[WORK REQUIRED]
For this exercise, reproduce the records exactly as they stand and do not carry any images over.

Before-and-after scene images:
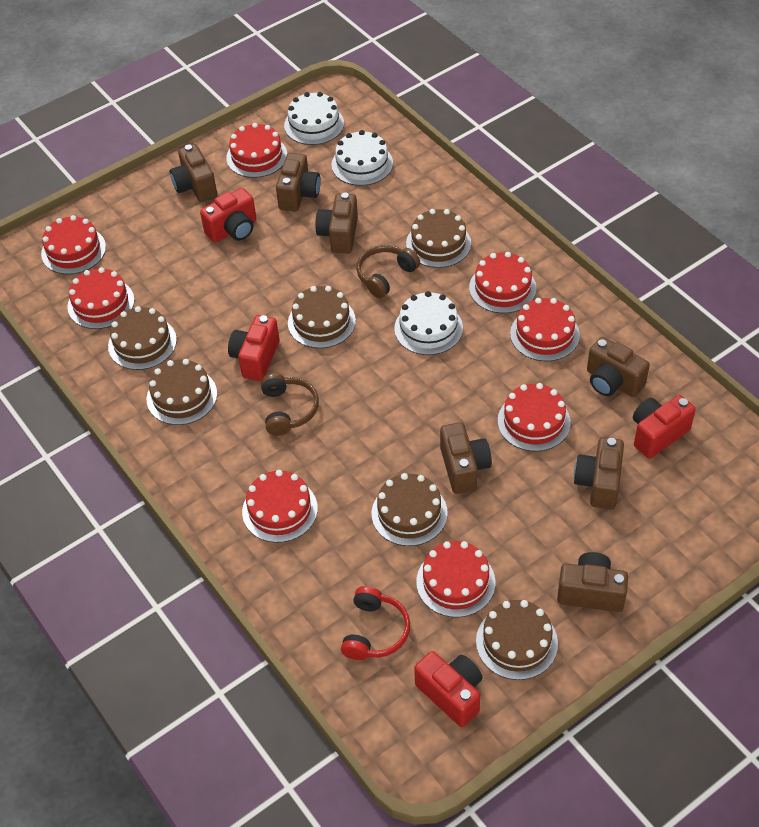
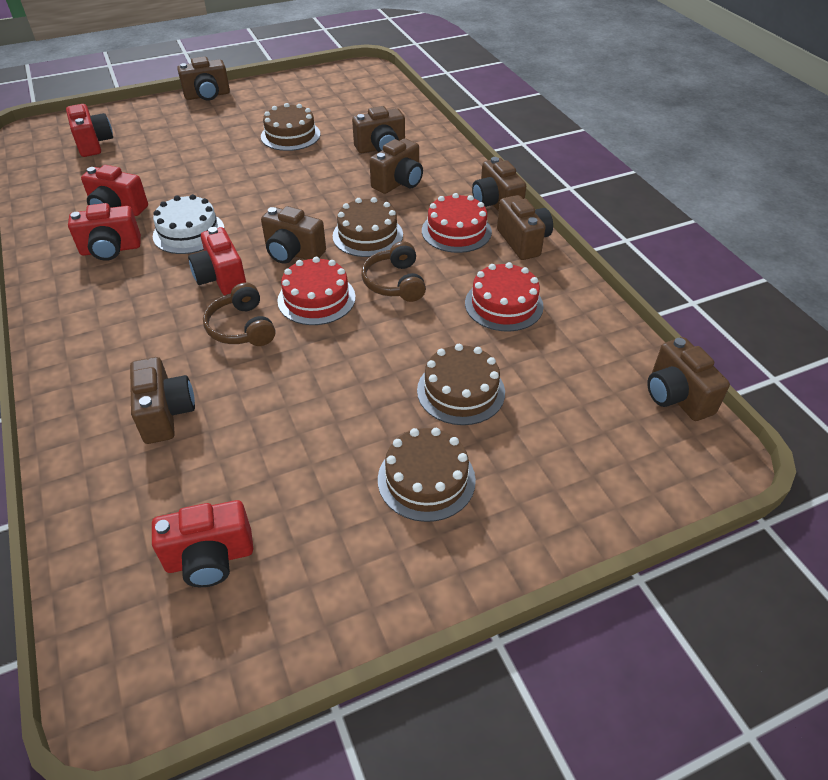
brown cake: 6 -> 4
brown camera: 7 -> 8
red cake: 8 -> 3
red camera: 4 -> 5
red headphones: 1 -> 0
white cake: 3 -> 1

[WRITTEN ANSWER]
brown cake: 6 -> 4
brown camera: 7 -> 8
red cake: 8 -> 3
red camera: 4 -> 5
red headphones: 1 -> 0
white cake: 3 -> 1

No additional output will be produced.